Some entries follow. Reproduce exactly the lines starting at the one with "D6: LED blue" and stopping after the one with "R4: none -> 10 (DGND, OUT)".

## SUPPLIED ENTRIES
--

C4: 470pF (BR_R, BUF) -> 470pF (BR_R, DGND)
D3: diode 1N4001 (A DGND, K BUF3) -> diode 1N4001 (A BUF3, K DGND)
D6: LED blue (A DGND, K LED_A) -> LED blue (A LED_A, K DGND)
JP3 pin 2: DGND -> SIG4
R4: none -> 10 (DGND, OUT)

--

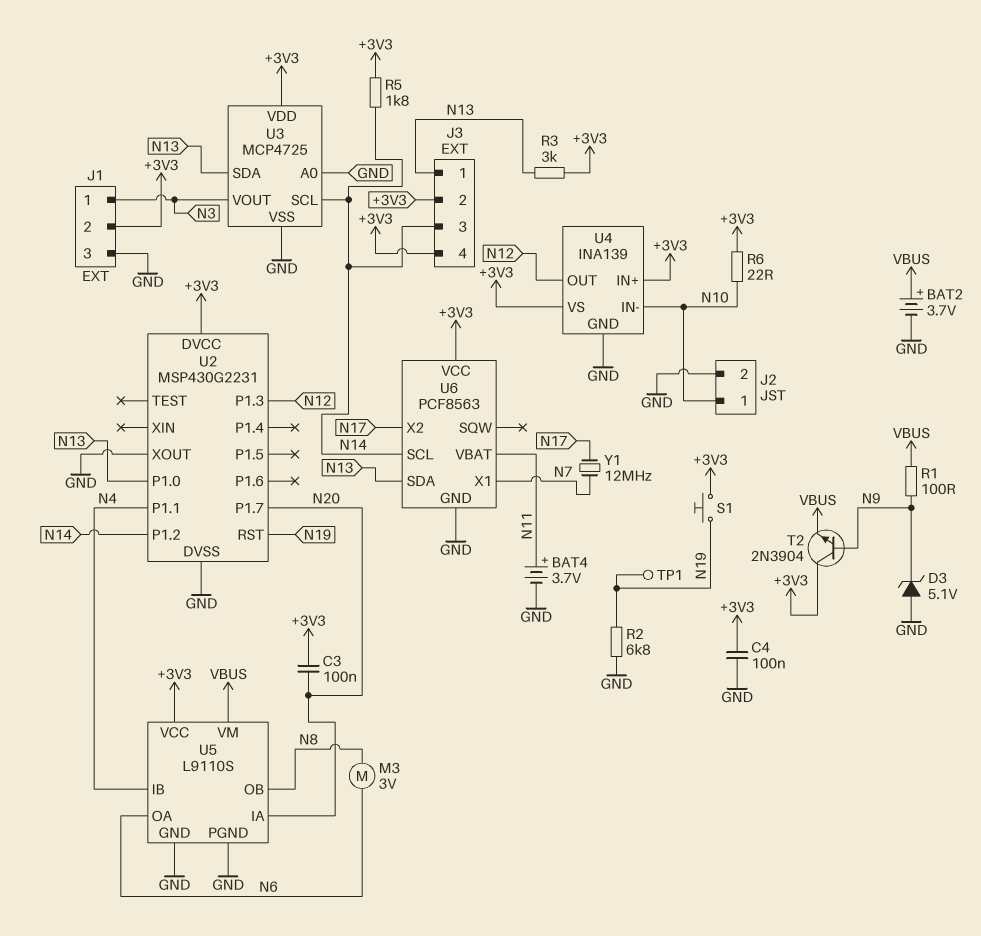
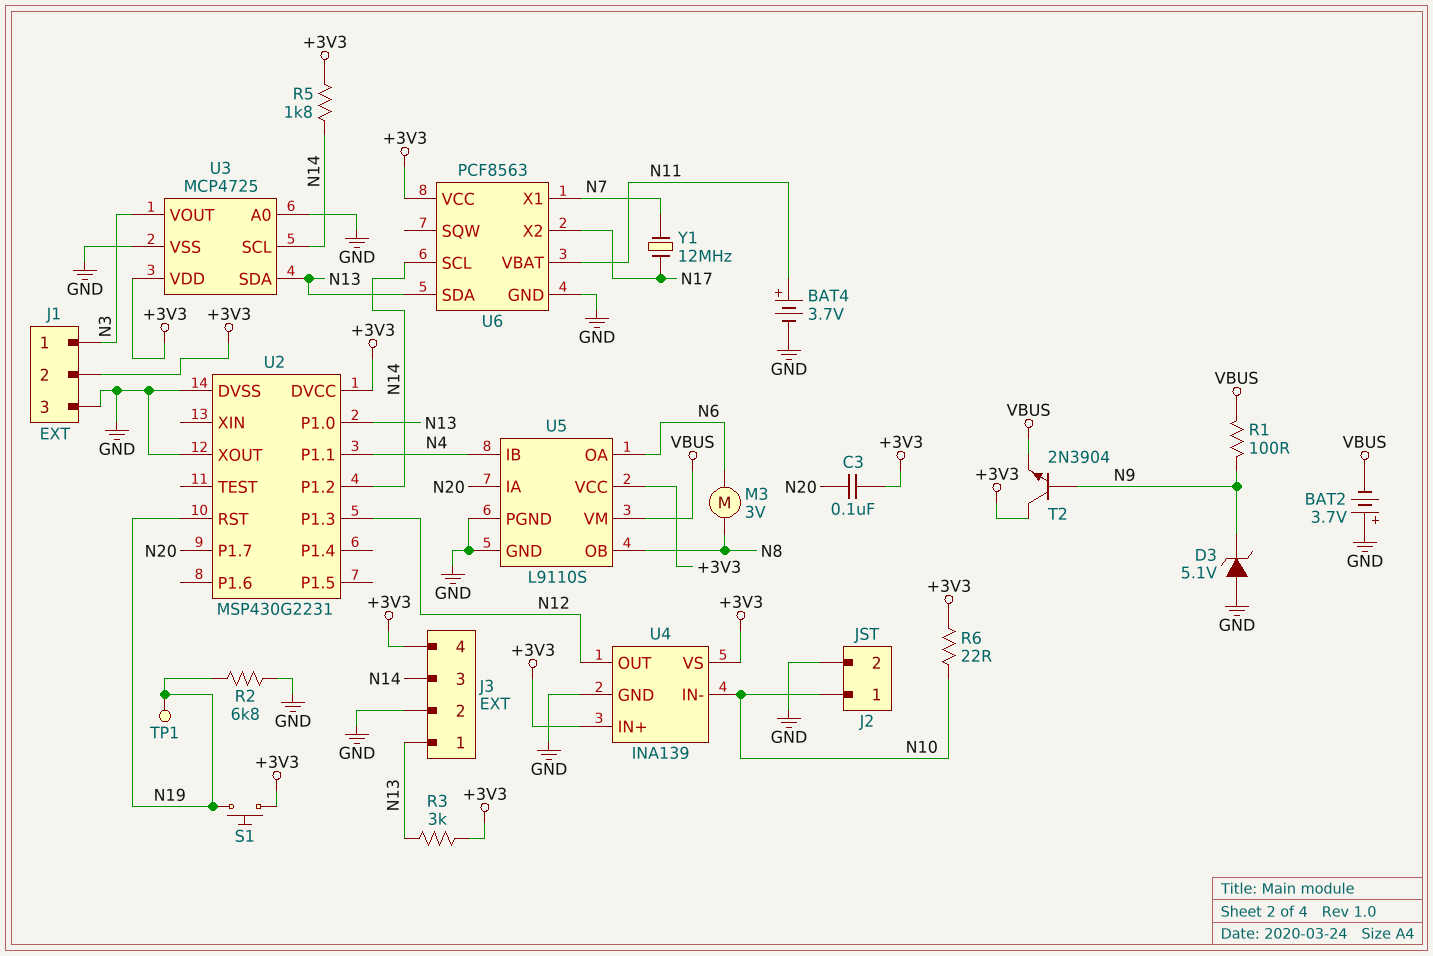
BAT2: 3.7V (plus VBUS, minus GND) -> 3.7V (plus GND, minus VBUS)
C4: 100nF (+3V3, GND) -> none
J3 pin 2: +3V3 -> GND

--

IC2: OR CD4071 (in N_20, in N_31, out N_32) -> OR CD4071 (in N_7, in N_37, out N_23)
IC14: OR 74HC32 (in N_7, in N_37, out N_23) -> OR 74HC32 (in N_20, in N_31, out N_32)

--

## SOLVED PROBLEM
D6: LED blue (A DGND, K LED_A) -> LED blue (A LED_A, K DGND)
JP3 pin 2: DGND -> SIG4
R4: none -> 10 (DGND, OUT)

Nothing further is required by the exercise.